Exercise brief =
Restate word for word the entries below, starting with the line with "blue gift [494,111,549,161] -> none" and continuing through the line with "none -> brown car [195,425,288,481]". Include both of those lines and no others.

Excerpted records =
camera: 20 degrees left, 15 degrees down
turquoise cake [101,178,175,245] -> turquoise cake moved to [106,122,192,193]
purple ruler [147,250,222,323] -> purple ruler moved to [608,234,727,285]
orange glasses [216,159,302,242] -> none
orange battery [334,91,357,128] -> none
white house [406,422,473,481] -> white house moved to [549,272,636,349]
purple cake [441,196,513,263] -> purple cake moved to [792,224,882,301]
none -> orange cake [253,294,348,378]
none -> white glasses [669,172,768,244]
...
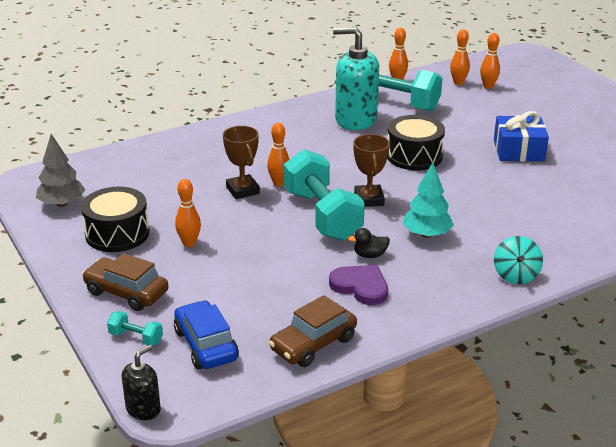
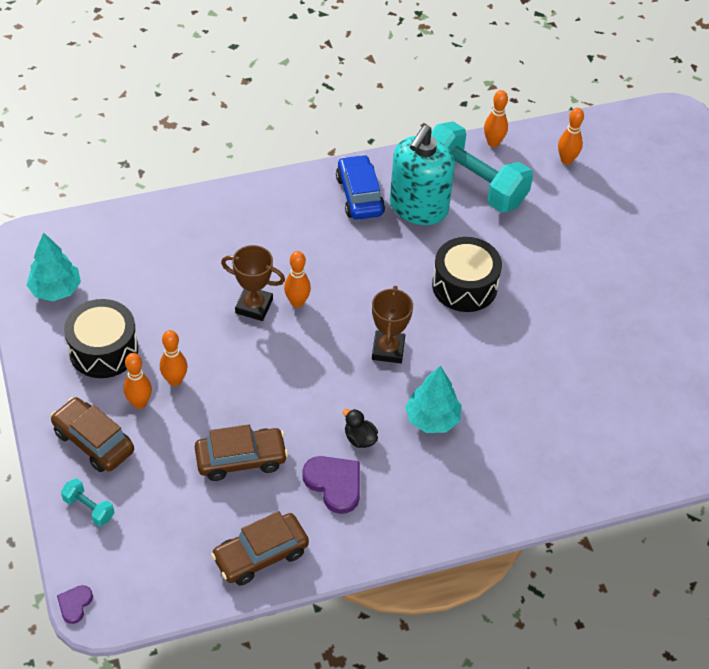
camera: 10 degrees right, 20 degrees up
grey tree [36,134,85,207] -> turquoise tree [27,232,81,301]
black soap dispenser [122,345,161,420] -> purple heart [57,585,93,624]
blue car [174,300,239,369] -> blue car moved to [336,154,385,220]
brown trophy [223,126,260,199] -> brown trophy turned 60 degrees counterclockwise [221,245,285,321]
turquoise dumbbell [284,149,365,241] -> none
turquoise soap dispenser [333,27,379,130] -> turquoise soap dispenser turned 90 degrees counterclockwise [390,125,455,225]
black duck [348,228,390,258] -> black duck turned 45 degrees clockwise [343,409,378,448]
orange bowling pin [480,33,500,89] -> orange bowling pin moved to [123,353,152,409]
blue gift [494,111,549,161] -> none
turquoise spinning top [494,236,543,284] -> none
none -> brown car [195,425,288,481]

Solution below =
blue gift [494,111,549,161] -> none
turquoise spinning top [494,236,543,284] -> none
none -> brown car [195,425,288,481]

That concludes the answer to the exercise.